- Problem: For each entry, return the text exactly and omit any image.

Extracted records:
####################

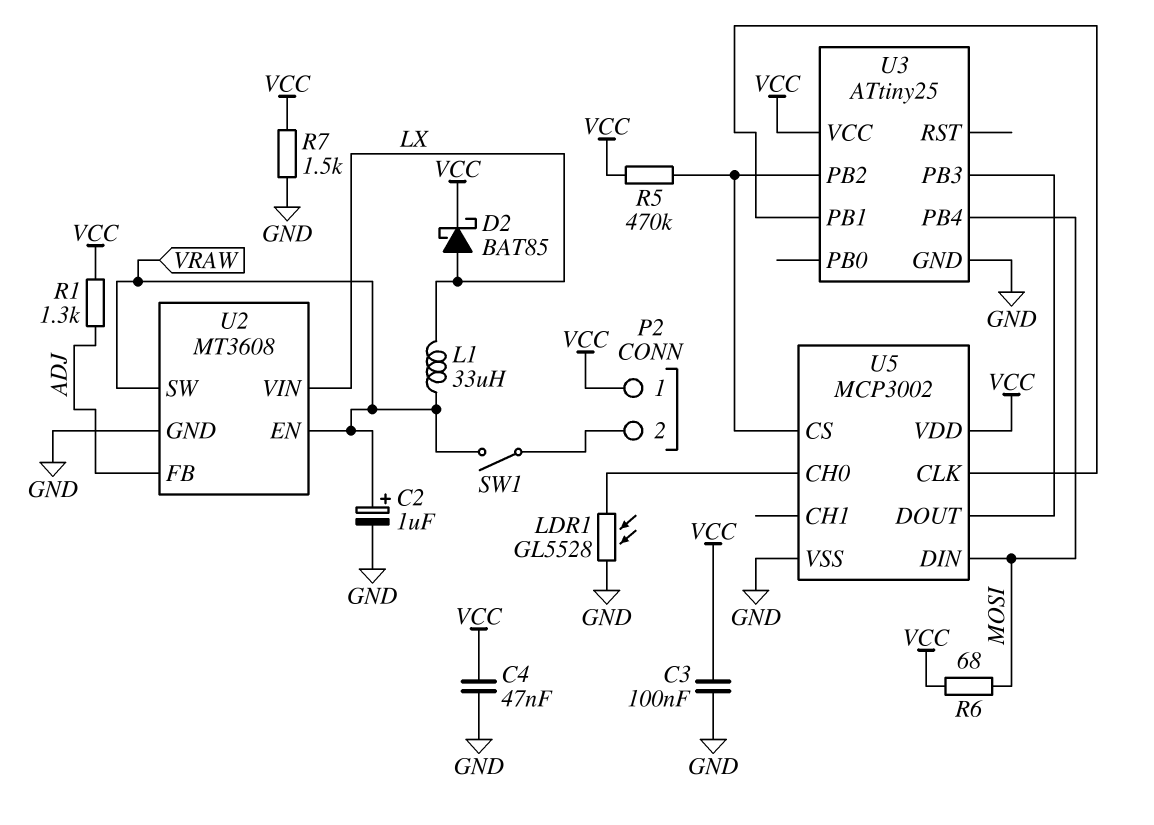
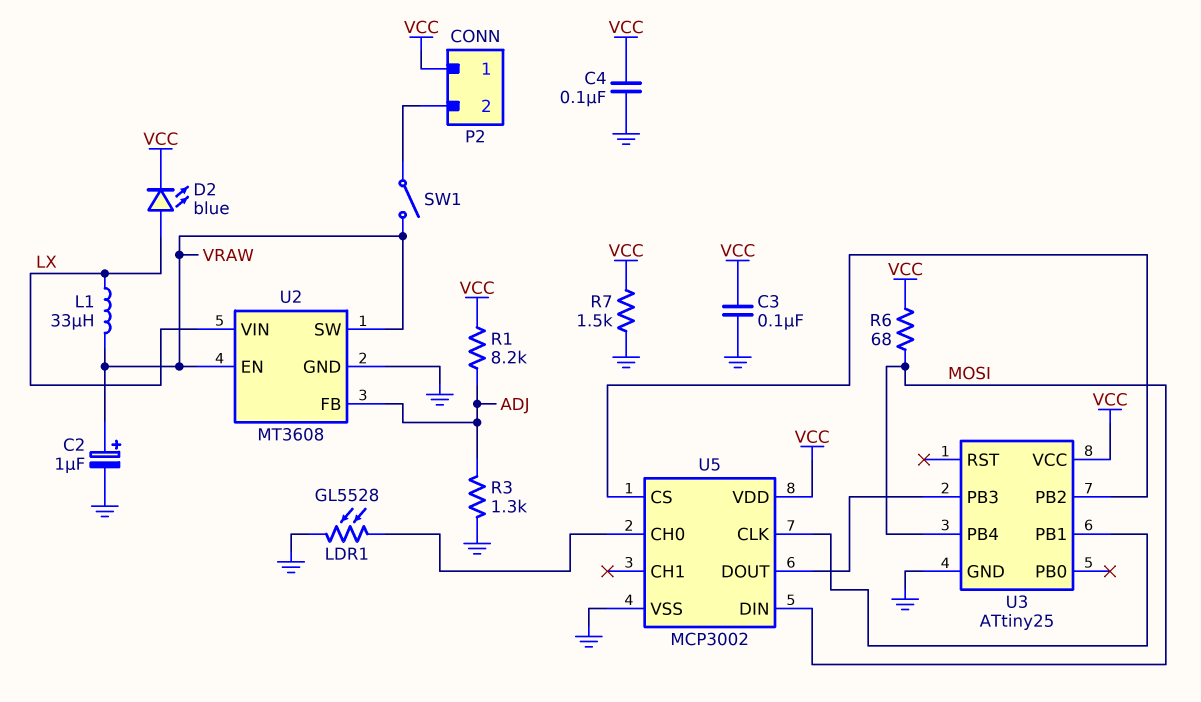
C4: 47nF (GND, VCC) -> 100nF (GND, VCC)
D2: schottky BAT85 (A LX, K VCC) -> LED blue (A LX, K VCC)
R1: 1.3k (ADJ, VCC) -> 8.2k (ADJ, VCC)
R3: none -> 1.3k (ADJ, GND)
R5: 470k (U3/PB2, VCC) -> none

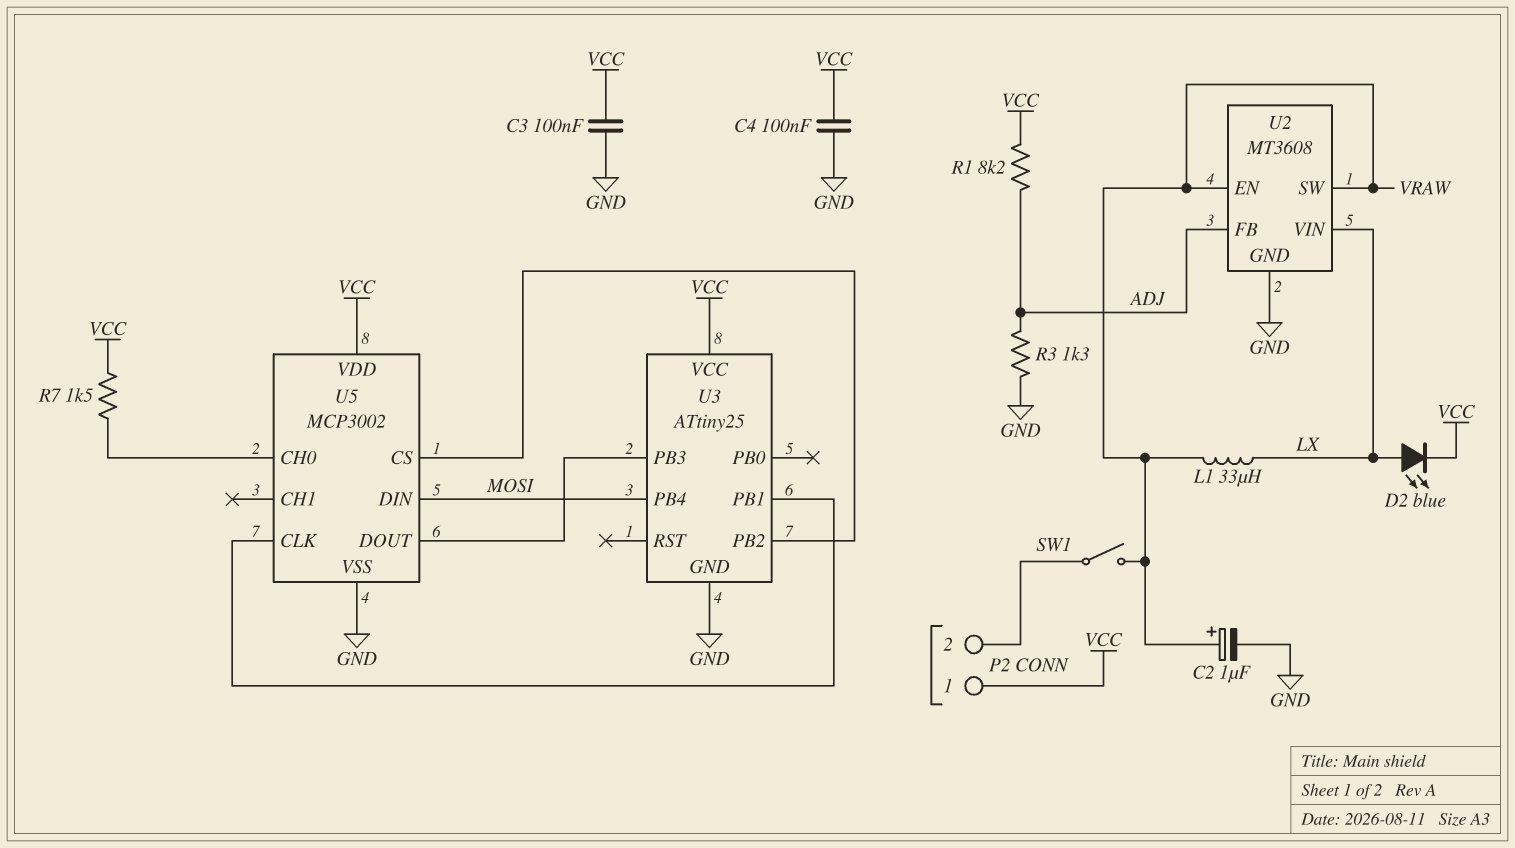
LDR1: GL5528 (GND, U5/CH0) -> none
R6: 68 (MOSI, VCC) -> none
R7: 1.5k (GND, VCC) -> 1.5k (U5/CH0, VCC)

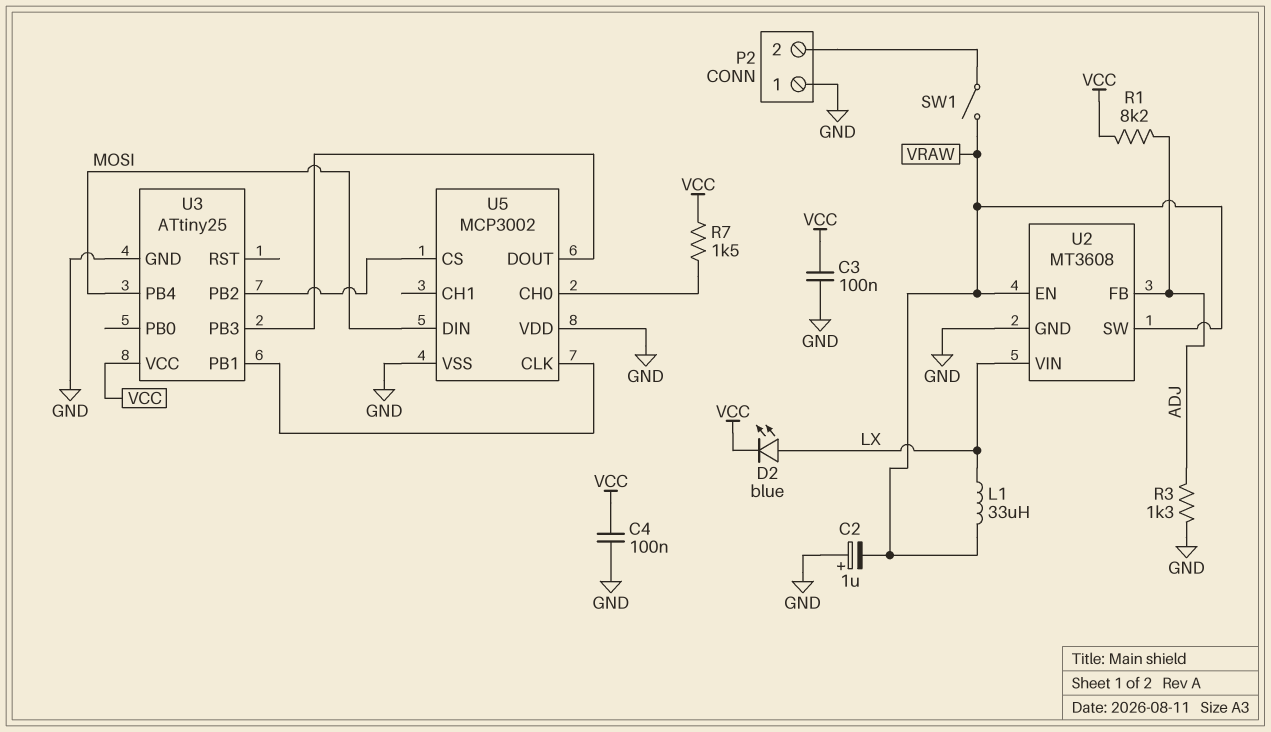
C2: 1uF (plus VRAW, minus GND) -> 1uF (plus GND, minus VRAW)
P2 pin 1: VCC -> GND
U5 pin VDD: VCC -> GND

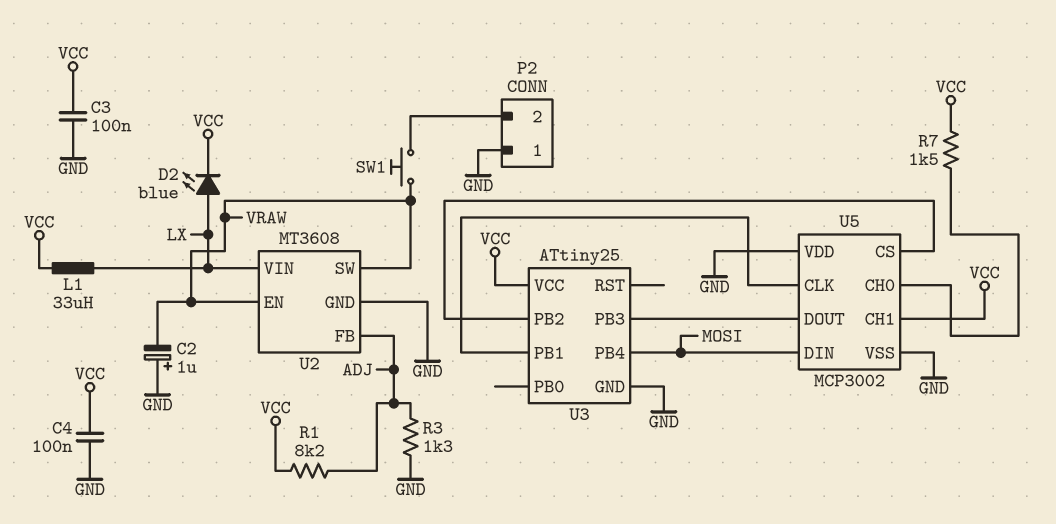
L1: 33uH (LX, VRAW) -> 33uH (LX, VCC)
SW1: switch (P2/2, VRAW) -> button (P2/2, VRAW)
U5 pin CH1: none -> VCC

####################

- Finished exercise:
C4: 47nF (GND, VCC) -> 100nF (GND, VCC)
D2: schottky BAT85 (A LX, K VCC) -> LED blue (A LX, K VCC)
R1: 1.3k (ADJ, VCC) -> 8.2k (ADJ, VCC)
R3: none -> 1.3k (ADJ, GND)
R5: 470k (U3/PB2, VCC) -> none

LDR1: GL5528 (GND, U5/CH0) -> none
R6: 68 (MOSI, VCC) -> none
R7: 1.5k (GND, VCC) -> 1.5k (U5/CH0, VCC)

C2: 1uF (plus VRAW, minus GND) -> 1uF (plus GND, minus VRAW)
P2 pin 1: VCC -> GND
U5 pin VDD: VCC -> GND

L1: 33uH (LX, VRAW) -> 33uH (LX, VCC)
SW1: switch (P2/2, VRAW) -> button (P2/2, VRAW)
U5 pin CH1: none -> VCC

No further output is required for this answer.